WORK TO COMPLETE »
Return every line of the data below that includes the string "from".

INFORMATION PROVIDED »
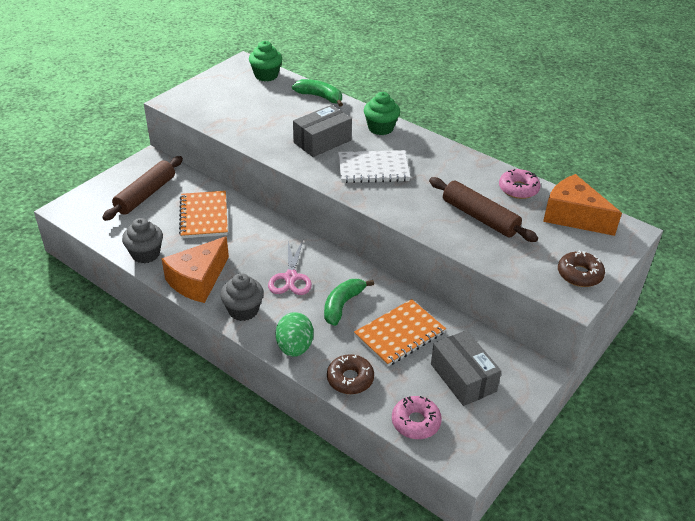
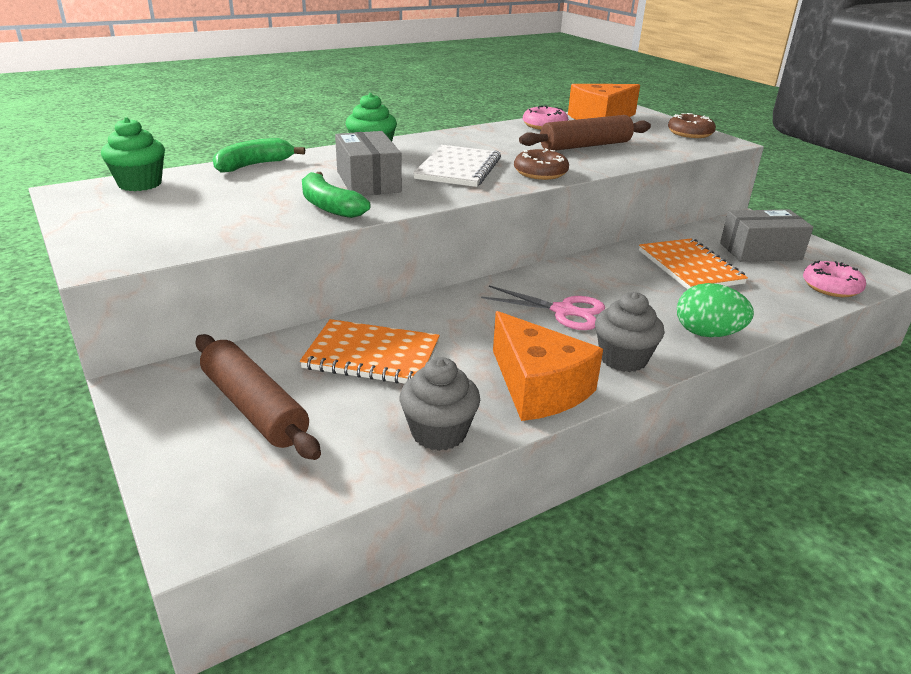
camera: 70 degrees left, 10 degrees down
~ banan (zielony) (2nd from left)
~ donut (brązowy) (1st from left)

RESPONSE AREA »
~ banan (zielony) (2nd from left)
~ donut (brązowy) (1st from left)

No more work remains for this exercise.